* HOW TO COMPLETE THIS TASK
Search the data below for the word "none" and report how many lines contain it. Nothing but the number is needed.

* GIVEN INFORMATION
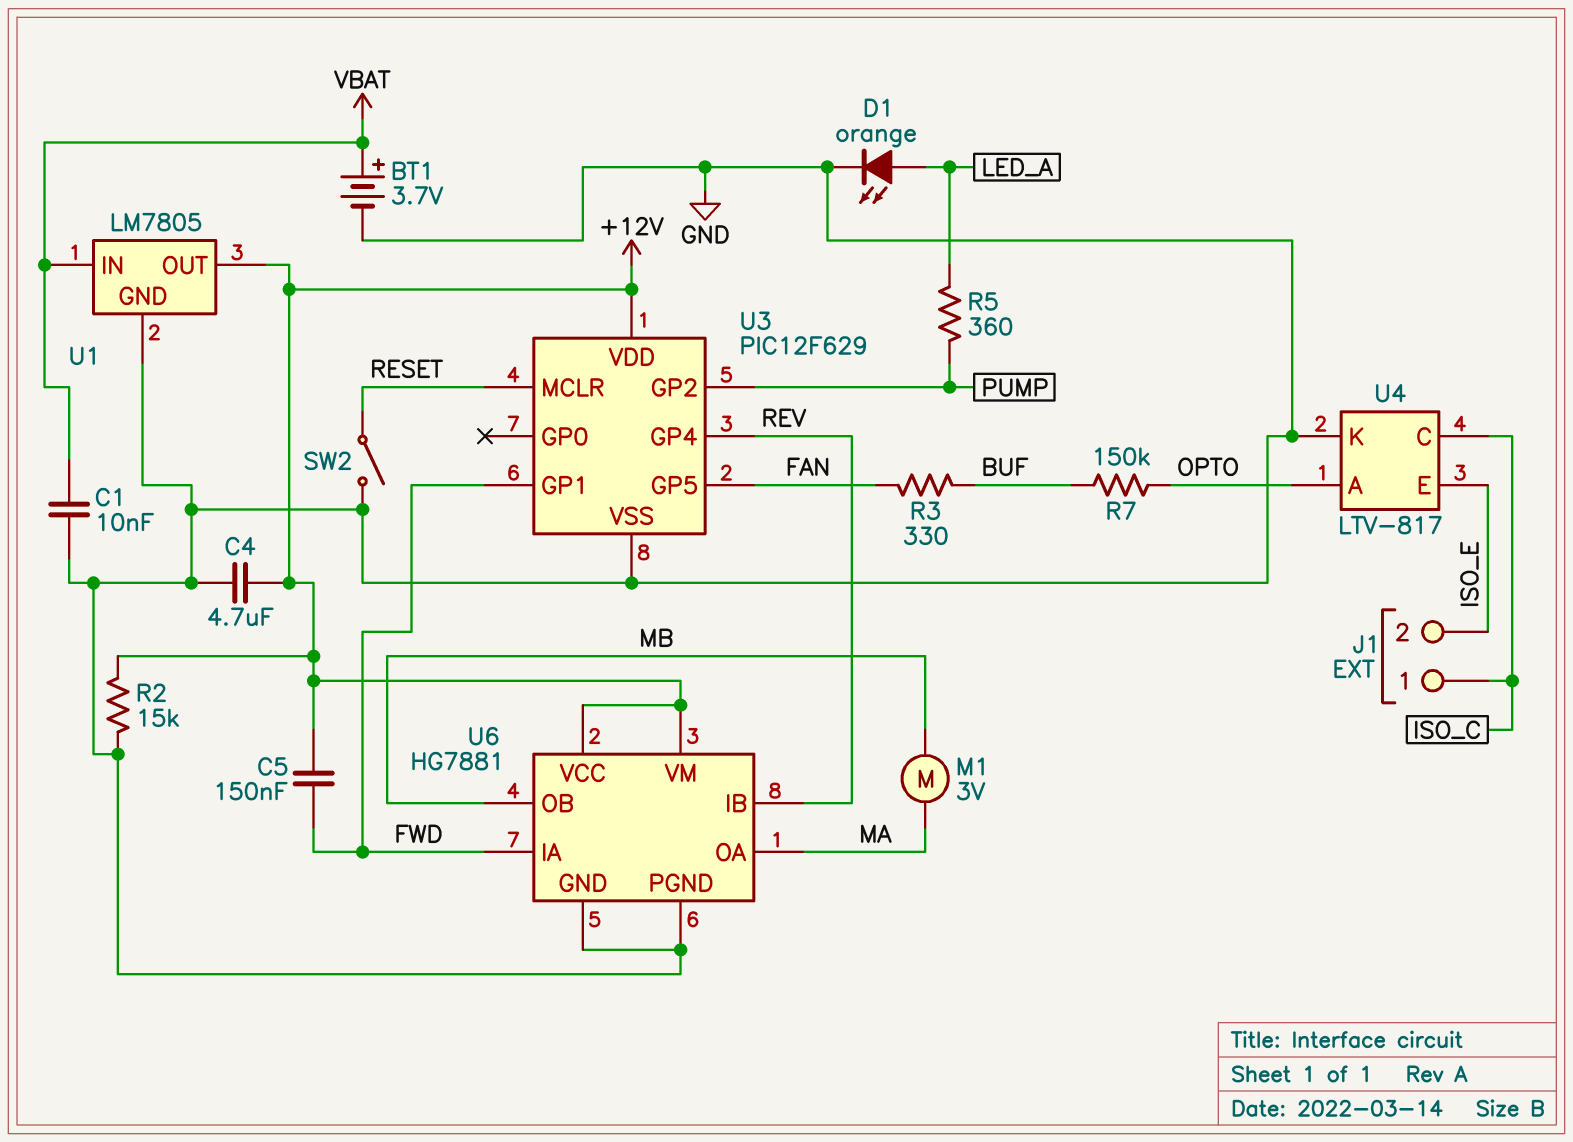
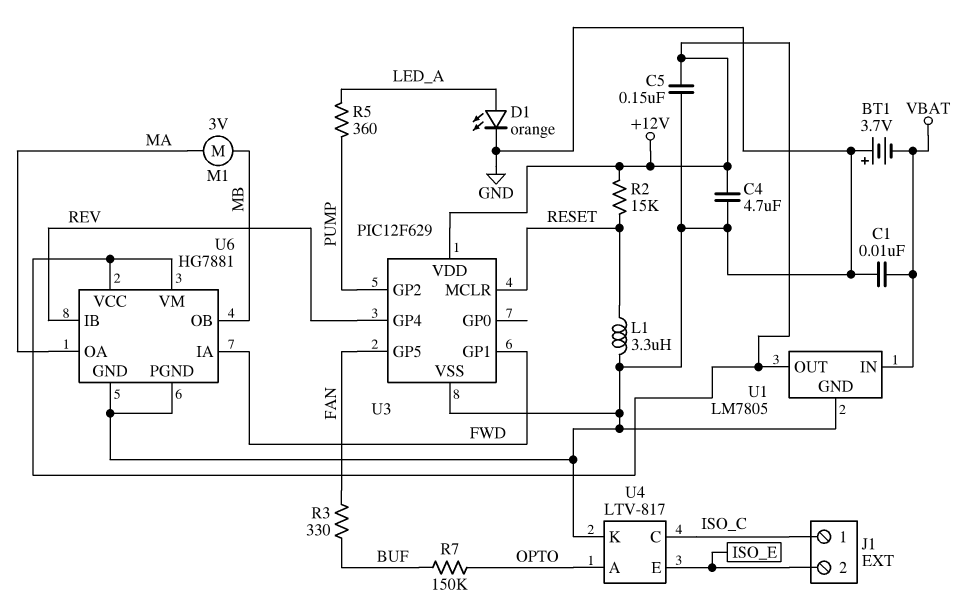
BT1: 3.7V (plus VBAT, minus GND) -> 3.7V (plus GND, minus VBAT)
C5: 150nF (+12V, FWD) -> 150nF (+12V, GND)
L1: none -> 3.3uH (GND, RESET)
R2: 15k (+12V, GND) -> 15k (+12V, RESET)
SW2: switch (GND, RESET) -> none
...
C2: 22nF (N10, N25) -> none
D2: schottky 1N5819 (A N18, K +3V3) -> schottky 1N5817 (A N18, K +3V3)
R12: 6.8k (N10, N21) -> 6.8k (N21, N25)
---
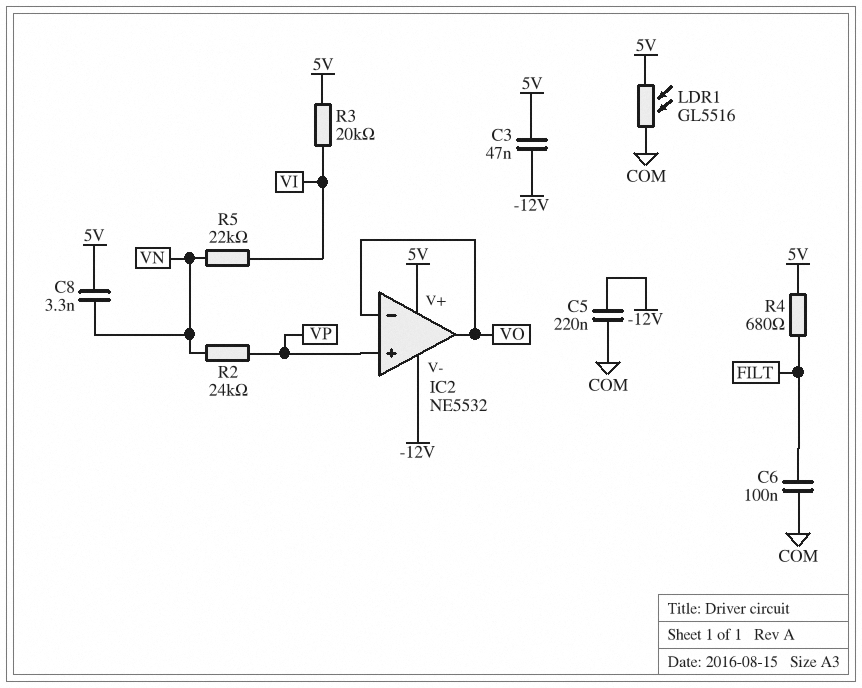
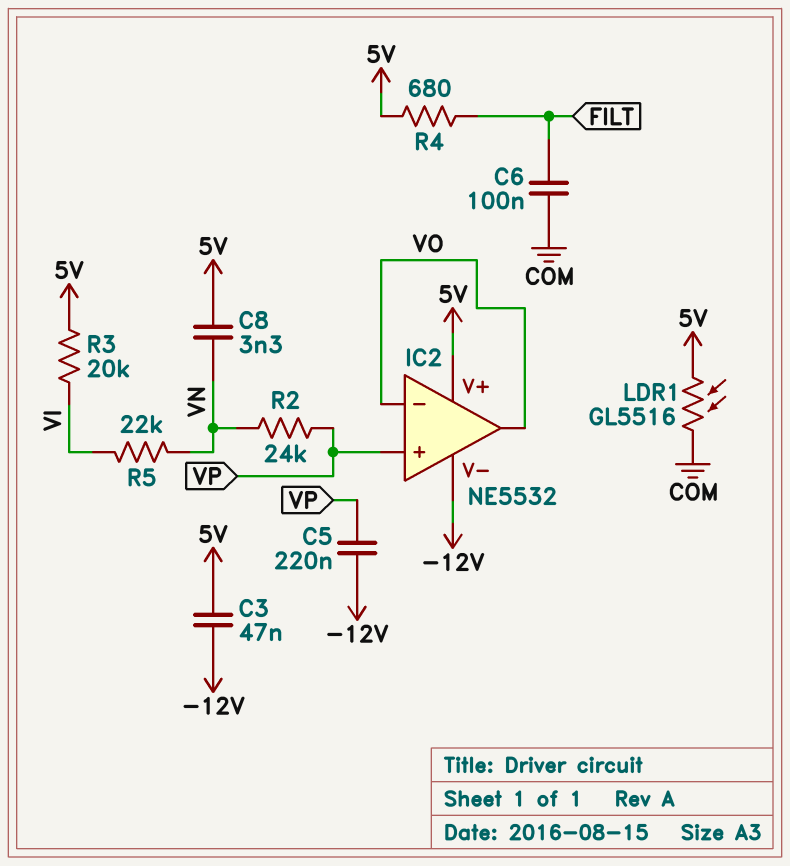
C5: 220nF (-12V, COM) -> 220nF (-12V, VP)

* RESULT BELOW
3